The problem: Would you please transcribe, exactly as written, the lines of the entries below starting at the one that holds "Sanduhr/braun (413 346)" and ending at the one that holds "Knopf/schwarz (75 251)", both included?
Start of Input data
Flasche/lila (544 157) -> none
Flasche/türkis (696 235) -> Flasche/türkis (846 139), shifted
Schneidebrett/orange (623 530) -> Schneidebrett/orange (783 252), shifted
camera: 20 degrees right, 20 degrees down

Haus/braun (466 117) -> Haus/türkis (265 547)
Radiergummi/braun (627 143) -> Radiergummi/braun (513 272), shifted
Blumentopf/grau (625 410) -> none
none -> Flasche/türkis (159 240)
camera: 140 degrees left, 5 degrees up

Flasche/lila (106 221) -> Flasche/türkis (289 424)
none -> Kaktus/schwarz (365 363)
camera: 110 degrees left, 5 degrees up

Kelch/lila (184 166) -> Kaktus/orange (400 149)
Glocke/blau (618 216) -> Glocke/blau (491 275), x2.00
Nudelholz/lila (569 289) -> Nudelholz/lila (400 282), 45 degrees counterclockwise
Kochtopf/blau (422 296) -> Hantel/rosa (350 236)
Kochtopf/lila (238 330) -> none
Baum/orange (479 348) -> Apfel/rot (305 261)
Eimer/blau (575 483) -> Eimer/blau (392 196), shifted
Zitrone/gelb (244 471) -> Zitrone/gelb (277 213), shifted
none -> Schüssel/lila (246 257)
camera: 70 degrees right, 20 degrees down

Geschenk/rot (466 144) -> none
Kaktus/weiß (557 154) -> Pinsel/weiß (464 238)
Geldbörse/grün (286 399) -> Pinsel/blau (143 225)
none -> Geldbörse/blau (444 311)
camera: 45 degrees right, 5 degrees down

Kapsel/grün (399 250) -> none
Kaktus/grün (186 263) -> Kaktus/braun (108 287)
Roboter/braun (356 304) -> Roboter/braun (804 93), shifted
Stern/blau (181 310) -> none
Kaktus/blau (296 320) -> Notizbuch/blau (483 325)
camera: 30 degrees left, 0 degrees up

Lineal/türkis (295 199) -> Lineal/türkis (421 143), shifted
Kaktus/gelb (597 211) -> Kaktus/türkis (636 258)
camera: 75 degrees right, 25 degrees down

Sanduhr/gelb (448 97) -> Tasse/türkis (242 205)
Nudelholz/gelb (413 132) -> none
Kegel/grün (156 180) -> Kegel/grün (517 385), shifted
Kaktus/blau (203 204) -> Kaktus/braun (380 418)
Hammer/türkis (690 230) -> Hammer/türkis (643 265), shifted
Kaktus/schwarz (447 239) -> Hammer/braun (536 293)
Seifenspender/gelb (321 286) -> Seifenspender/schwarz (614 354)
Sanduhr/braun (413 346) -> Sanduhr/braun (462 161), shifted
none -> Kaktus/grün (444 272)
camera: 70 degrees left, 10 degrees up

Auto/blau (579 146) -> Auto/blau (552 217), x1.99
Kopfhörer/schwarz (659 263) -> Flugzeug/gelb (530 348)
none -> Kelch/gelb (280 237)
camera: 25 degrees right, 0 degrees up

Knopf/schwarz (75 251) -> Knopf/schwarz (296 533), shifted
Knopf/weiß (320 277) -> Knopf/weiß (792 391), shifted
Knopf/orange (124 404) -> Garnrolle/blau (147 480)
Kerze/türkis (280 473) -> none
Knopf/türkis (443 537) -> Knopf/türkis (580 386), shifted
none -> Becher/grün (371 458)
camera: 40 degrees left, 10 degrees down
End of Input data
Task solution:
Sanduhr/braun (413 346) -> Sanduhr/braun (462 161), shifted
none -> Kaktus/grün (444 272)
camera: 70 degrees left, 10 degrees up

Auto/blau (579 146) -> Auto/blau (552 217), x1.99
Kopfhörer/schwarz (659 263) -> Flugzeug/gelb (530 348)
none -> Kelch/gelb (280 237)
camera: 25 degrees right, 0 degrees up

Knopf/schwarz (75 251) -> Knopf/schwarz (296 533), shifted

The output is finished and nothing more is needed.